[Items from a data source]
_____

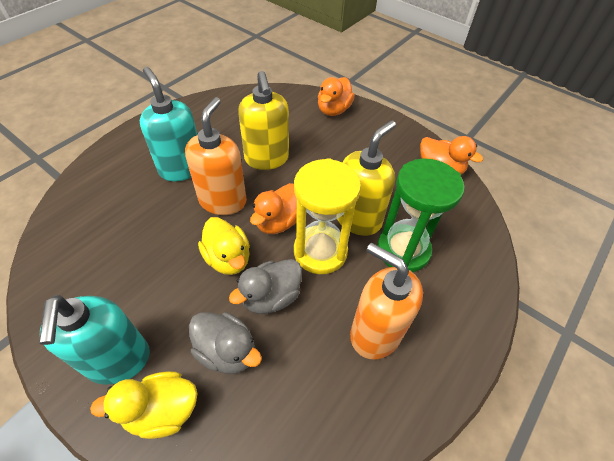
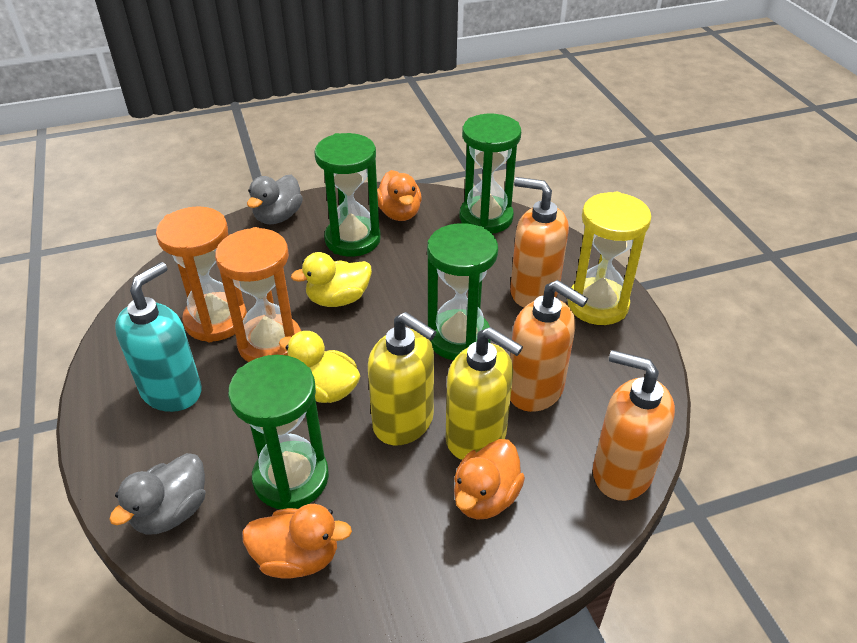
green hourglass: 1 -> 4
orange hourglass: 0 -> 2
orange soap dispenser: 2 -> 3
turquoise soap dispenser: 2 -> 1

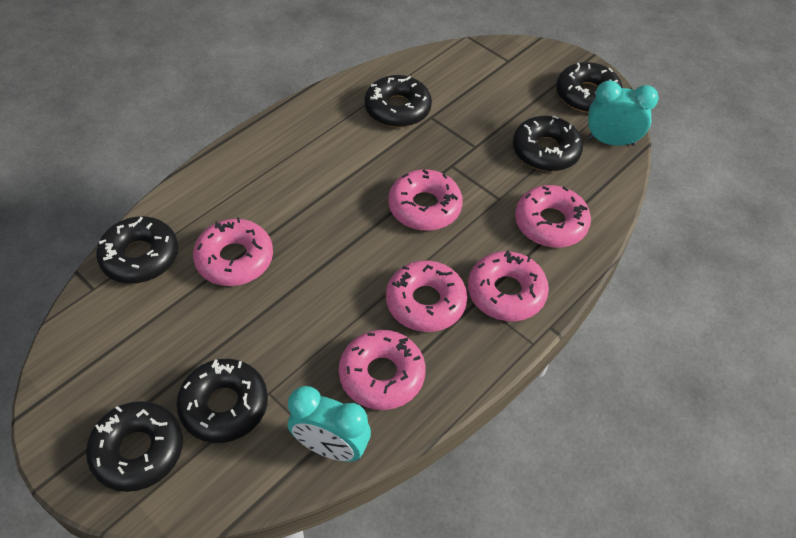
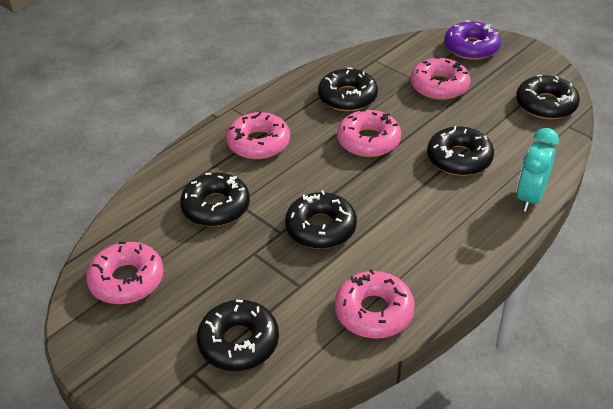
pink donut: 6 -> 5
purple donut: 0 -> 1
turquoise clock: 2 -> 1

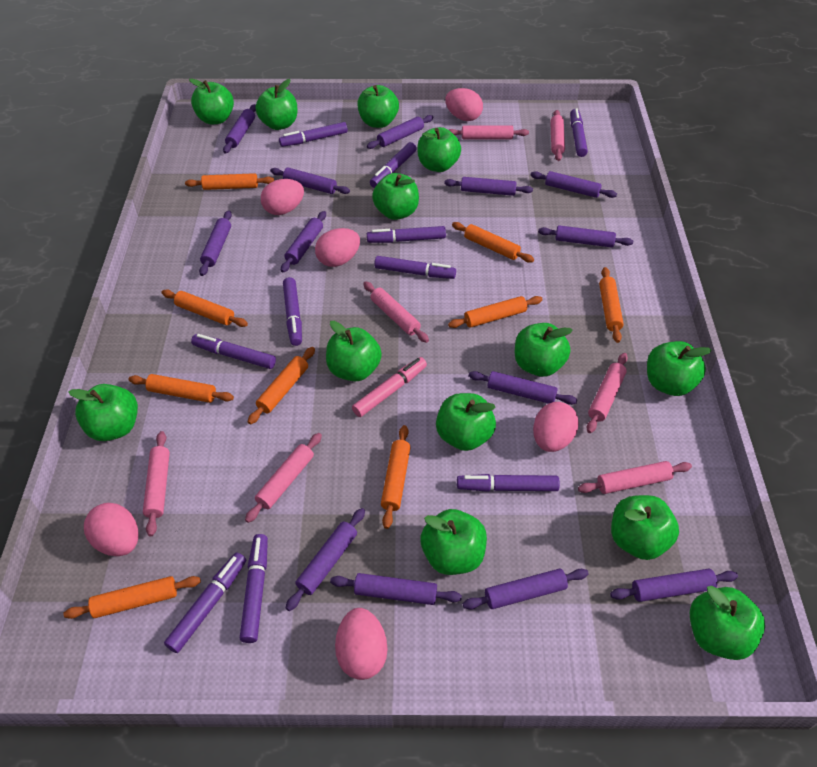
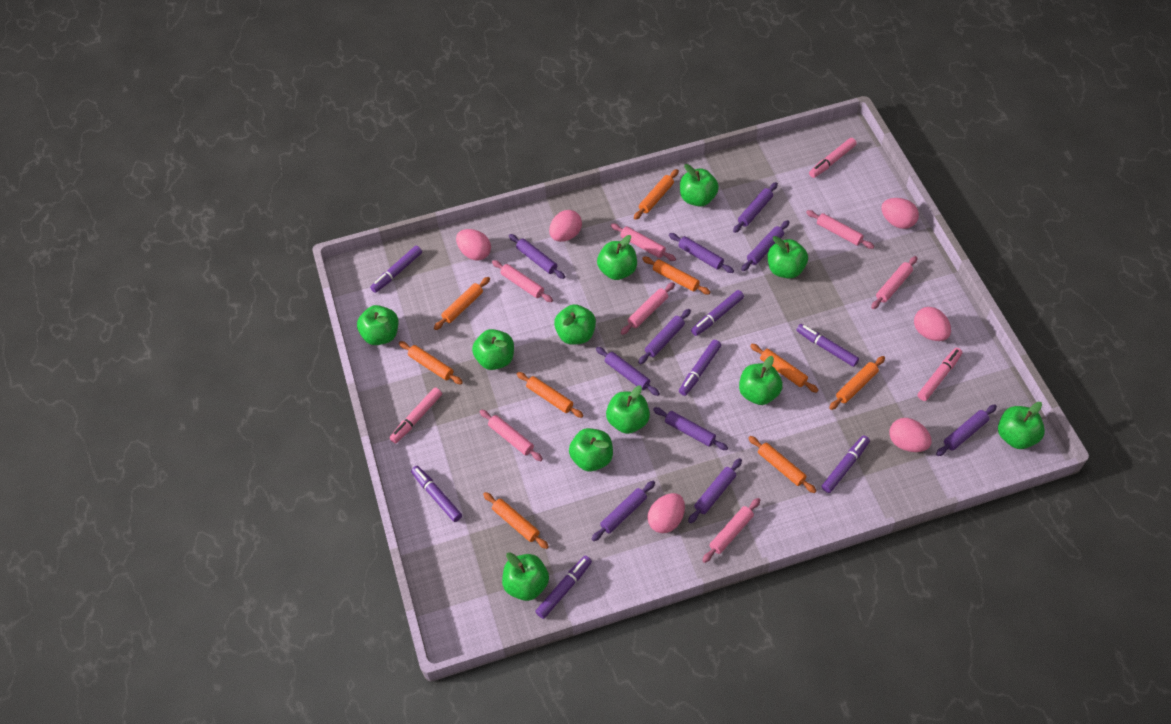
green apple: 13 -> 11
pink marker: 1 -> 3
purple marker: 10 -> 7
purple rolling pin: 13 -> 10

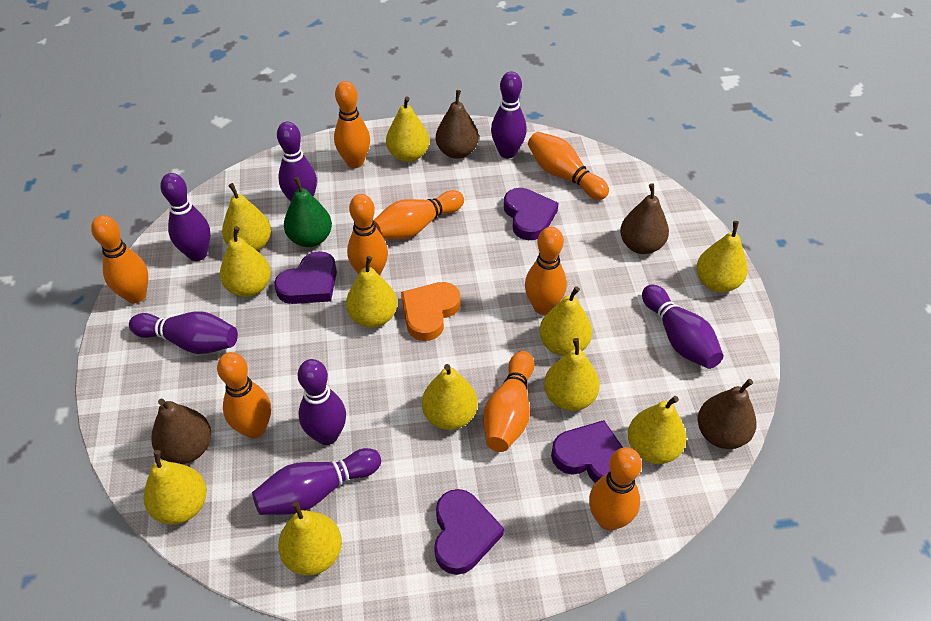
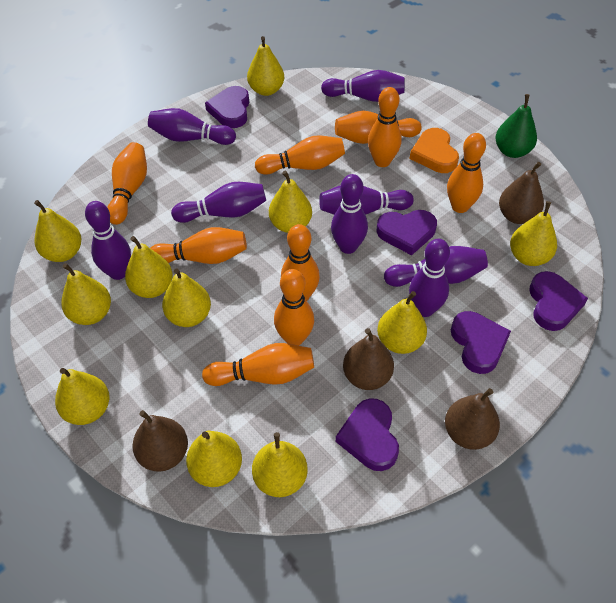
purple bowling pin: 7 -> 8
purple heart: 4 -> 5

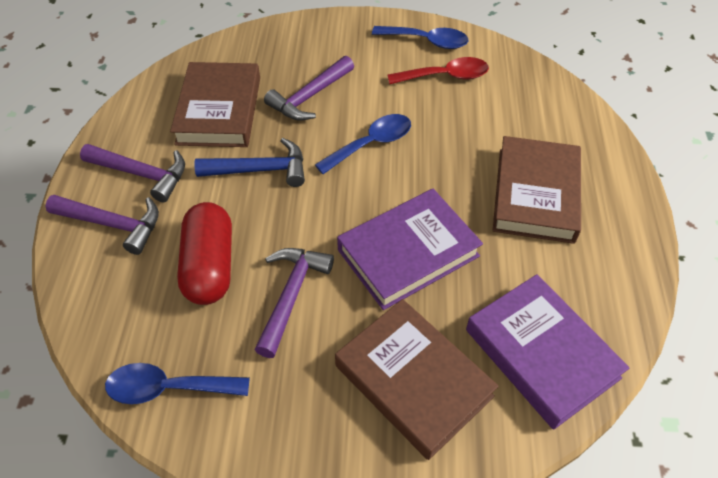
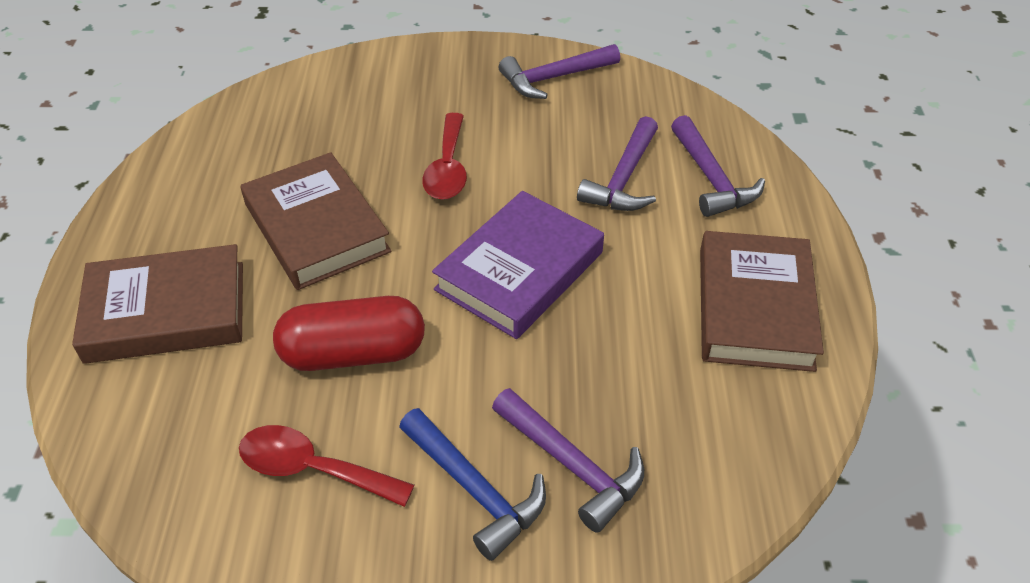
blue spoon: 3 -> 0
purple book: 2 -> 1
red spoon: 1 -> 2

_____

*PROBLEM TO WORK ON*
The copy must start at the line containing "purple rolling pin: 13 -> 10" and end at the last line of the records, matching each line exactly and holding no pictures.

*TASK SOLUTION*
purple rolling pin: 13 -> 10

purple bowling pin: 7 -> 8
purple heart: 4 -> 5

blue spoon: 3 -> 0
purple book: 2 -> 1
red spoon: 1 -> 2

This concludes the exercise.